_SUPPLIED MATERIAL_:
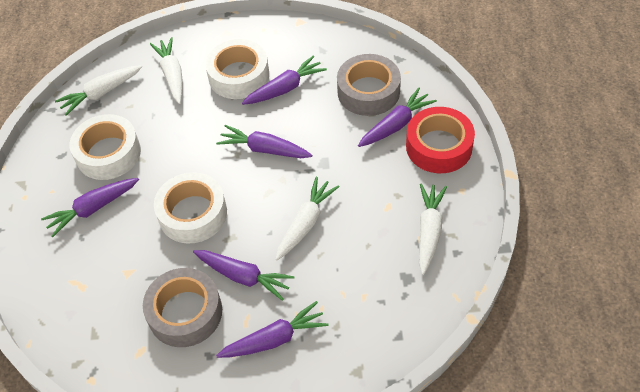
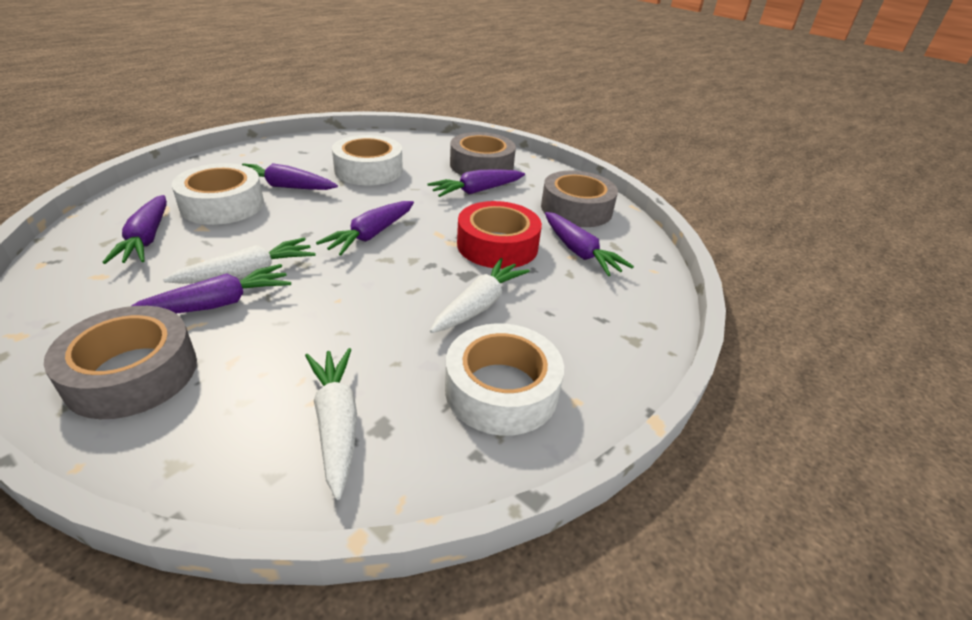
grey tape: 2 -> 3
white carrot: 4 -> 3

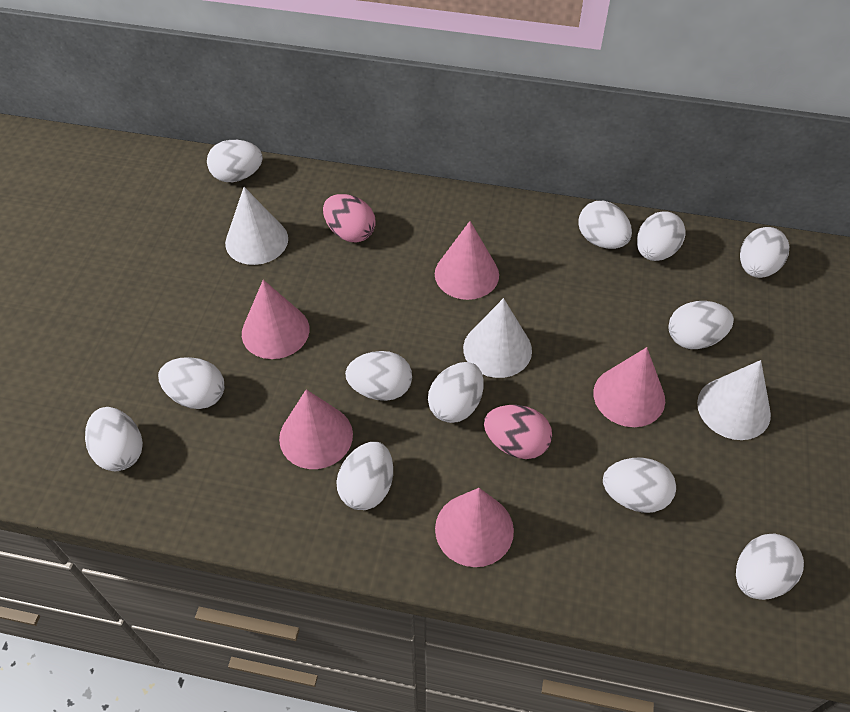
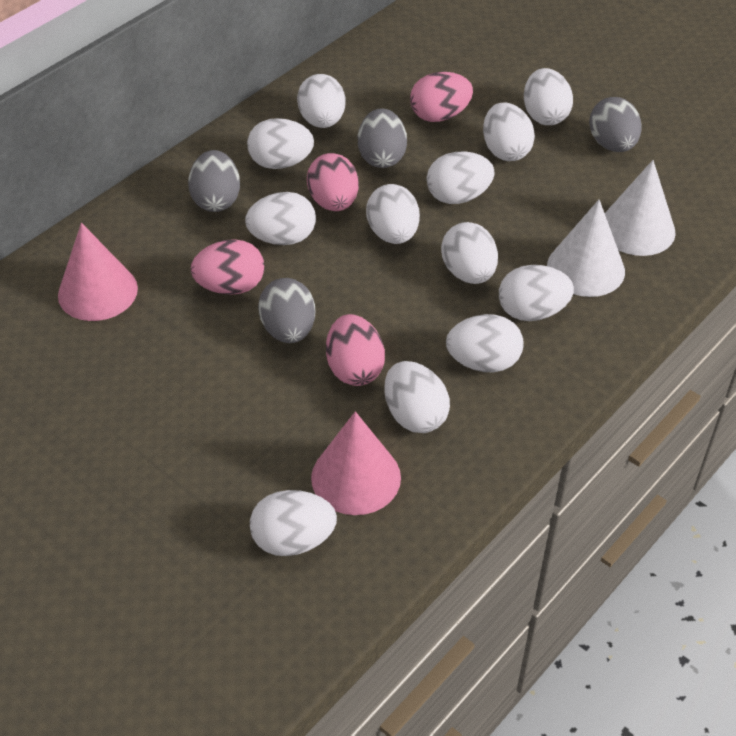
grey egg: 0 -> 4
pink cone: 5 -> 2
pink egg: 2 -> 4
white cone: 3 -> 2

_WHAT IS NEEDED_: In the answer, the entries should be restated verbatim, with all pictures omitted.

_RESPONSE_:
grey tape: 2 -> 3
white carrot: 4 -> 3

grey egg: 0 -> 4
pink cone: 5 -> 2
pink egg: 2 -> 4
white cone: 3 -> 2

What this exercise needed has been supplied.